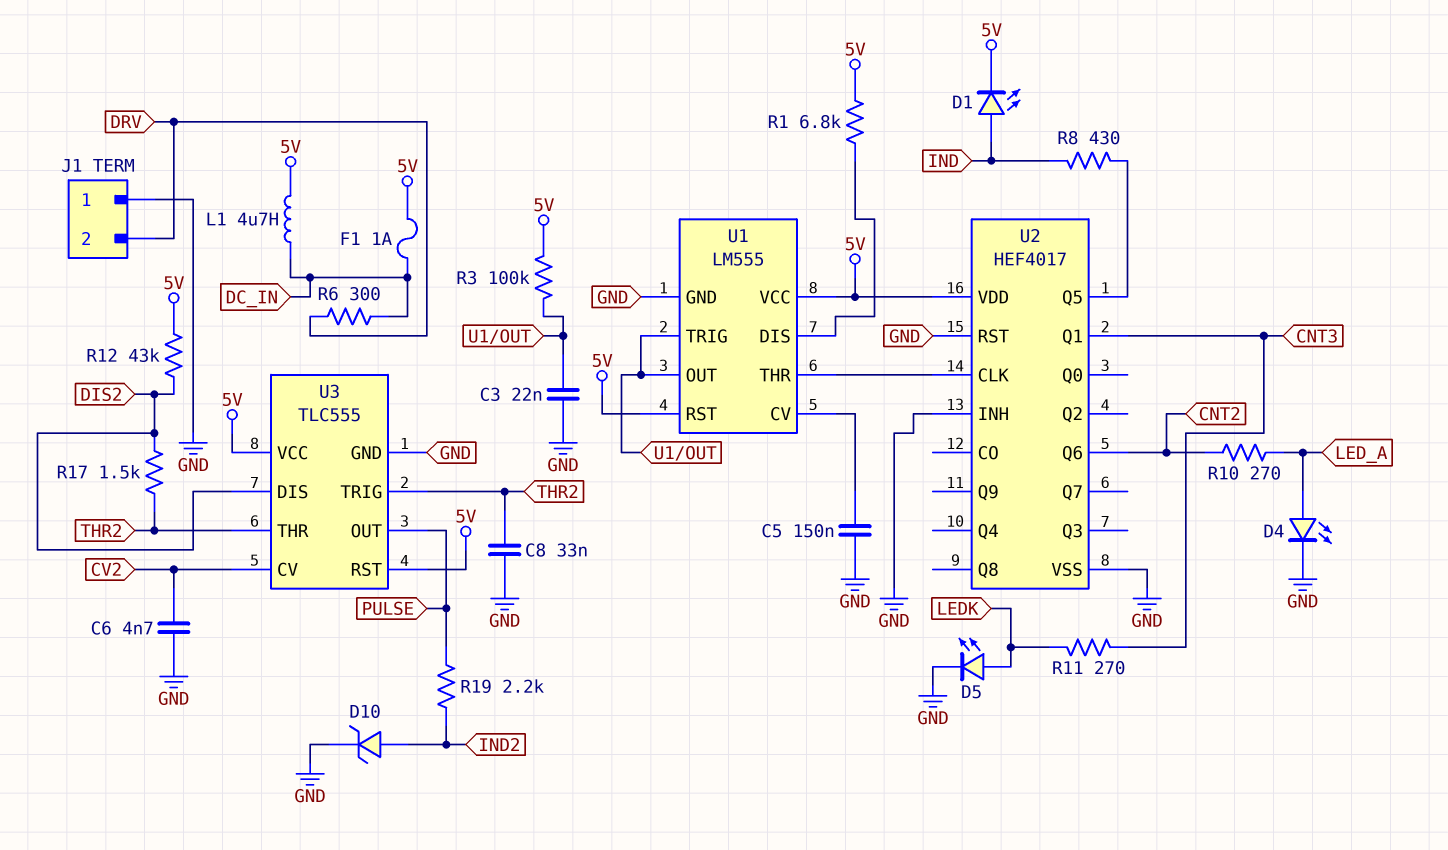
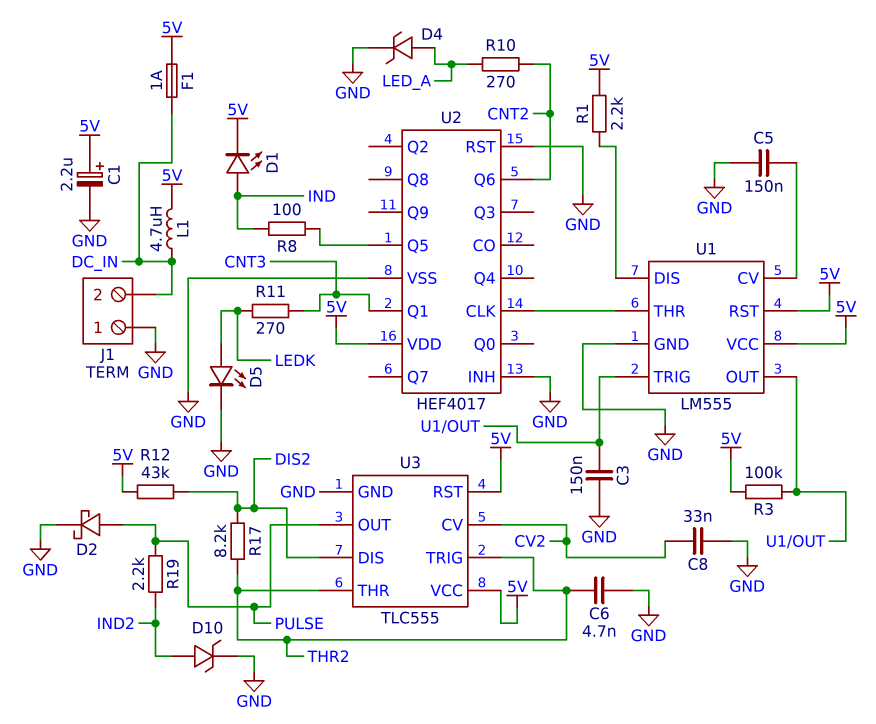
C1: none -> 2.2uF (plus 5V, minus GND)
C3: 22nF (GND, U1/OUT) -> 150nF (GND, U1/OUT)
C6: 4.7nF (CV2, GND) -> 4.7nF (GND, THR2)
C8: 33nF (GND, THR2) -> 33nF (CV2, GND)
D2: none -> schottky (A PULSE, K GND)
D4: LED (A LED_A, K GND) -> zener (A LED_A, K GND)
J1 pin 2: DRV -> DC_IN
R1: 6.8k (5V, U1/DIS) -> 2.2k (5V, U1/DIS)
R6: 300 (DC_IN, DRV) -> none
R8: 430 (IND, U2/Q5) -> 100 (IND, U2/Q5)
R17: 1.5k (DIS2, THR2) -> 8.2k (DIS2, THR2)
++++++++
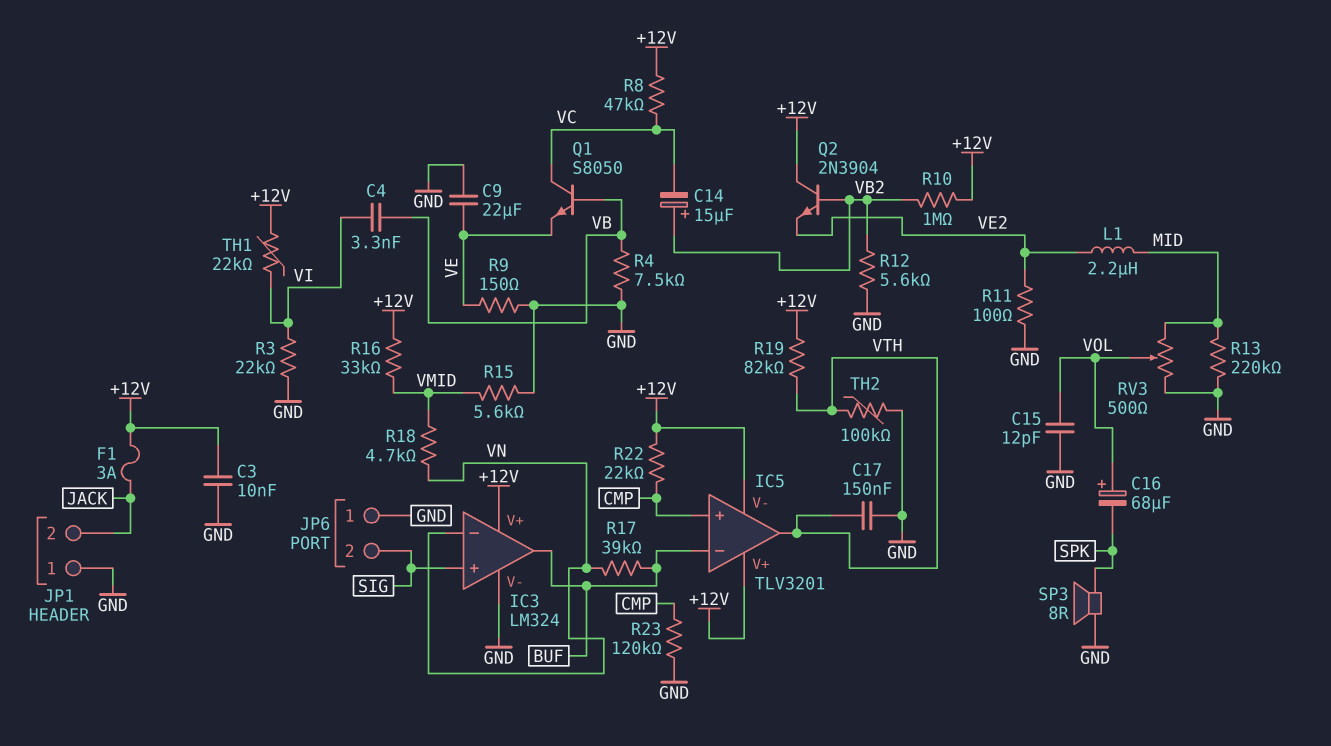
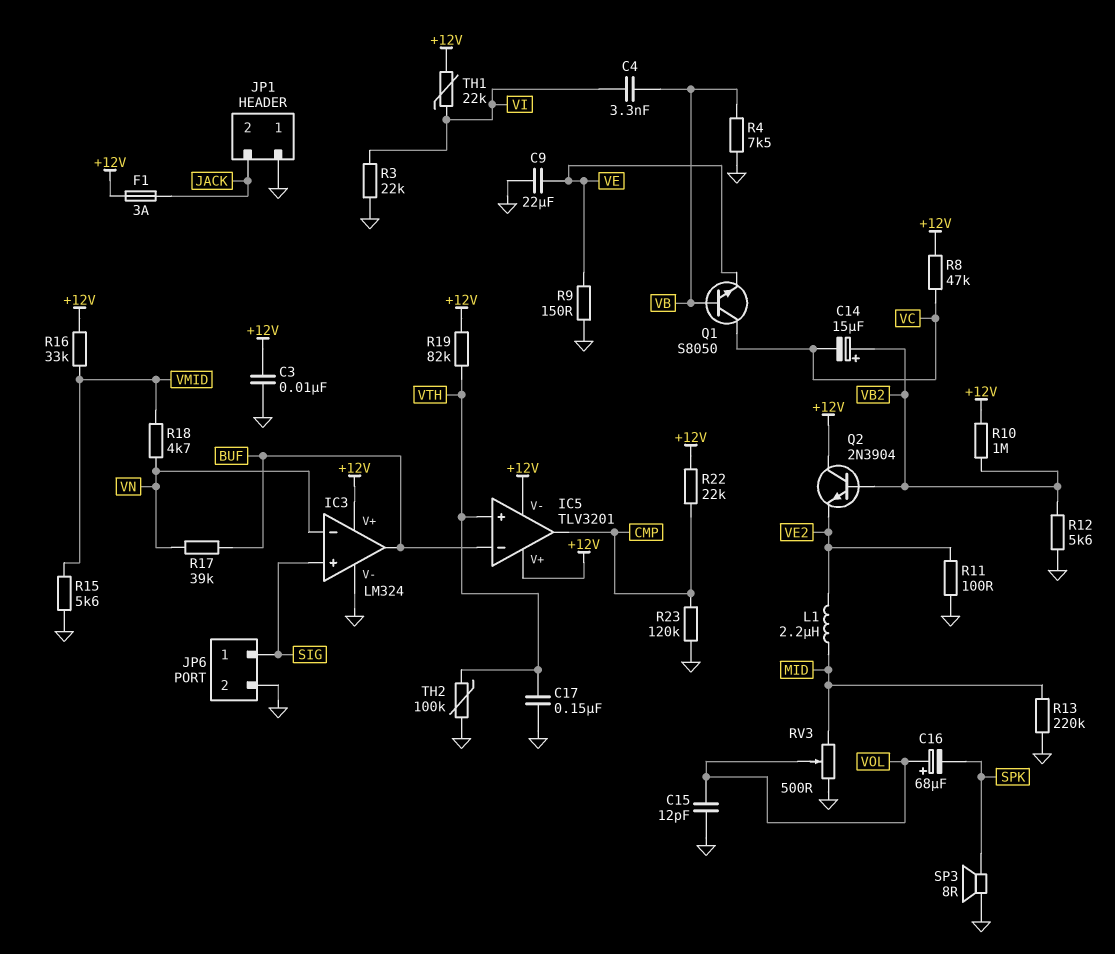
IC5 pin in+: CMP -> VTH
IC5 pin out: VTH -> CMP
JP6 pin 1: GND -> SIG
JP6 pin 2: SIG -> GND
++++++++
__WORK INSTRUCTIONS__. Report each line of the entries where the word "none" occurs.

__SOLUTION TO THE PROBLEM__.
C1: none -> 2.2uF (plus 5V, minus GND)
D2: none -> schottky (A PULSE, K GND)
R6: 300 (DC_IN, DRV) -> none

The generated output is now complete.